Problem requirements
Search the records for the word "banana" and report each line that has it.

Provided records
==================================================

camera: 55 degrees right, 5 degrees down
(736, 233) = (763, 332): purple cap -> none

==================================================

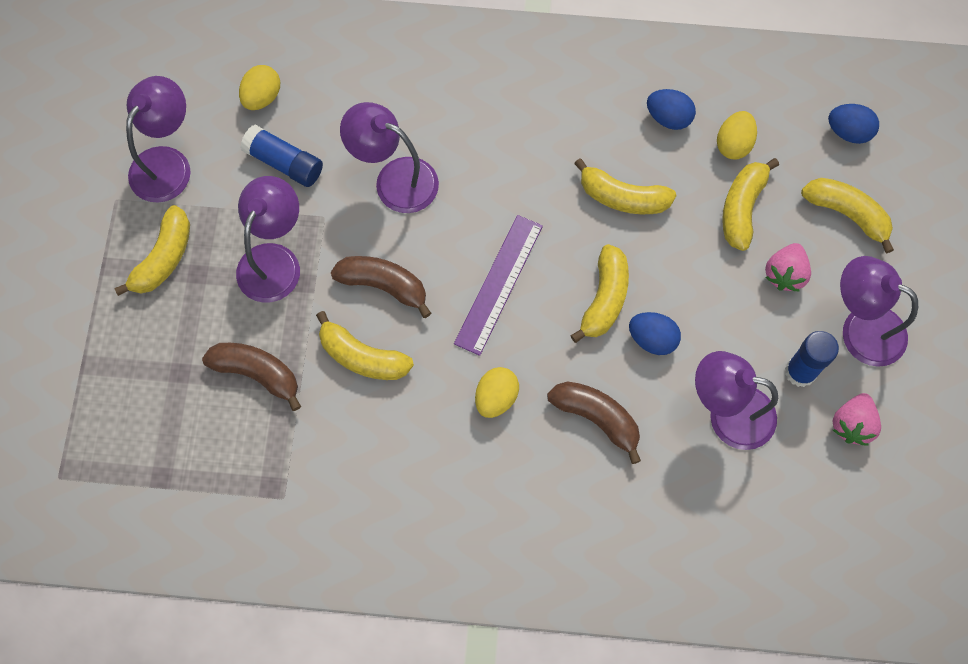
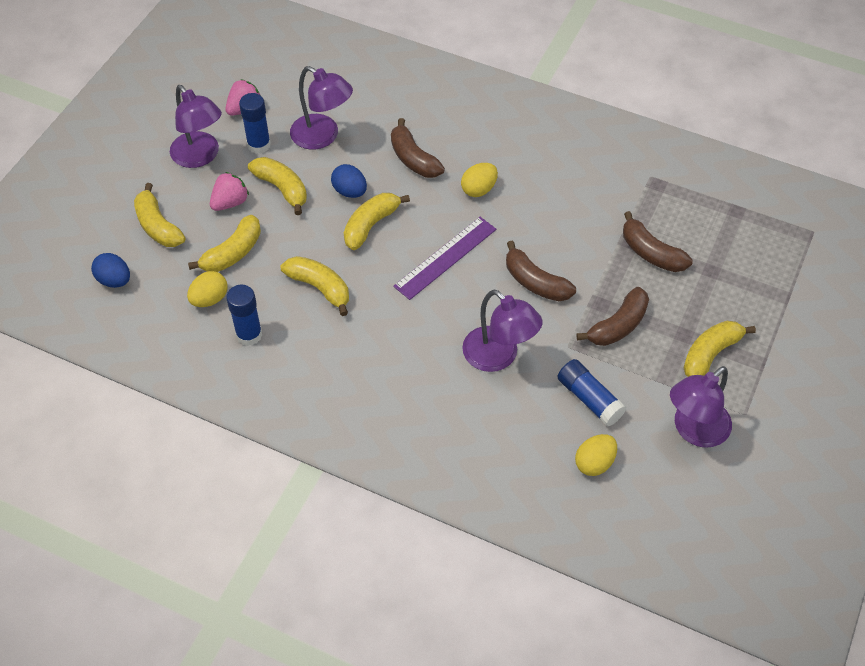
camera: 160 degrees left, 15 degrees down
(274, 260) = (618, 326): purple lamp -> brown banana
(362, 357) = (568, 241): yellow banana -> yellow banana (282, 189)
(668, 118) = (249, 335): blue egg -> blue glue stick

==================================================

Expected output
(274, 260) = (618, 326): purple lamp -> brown banana
(362, 357) = (568, 241): yellow banana -> yellow banana (282, 189)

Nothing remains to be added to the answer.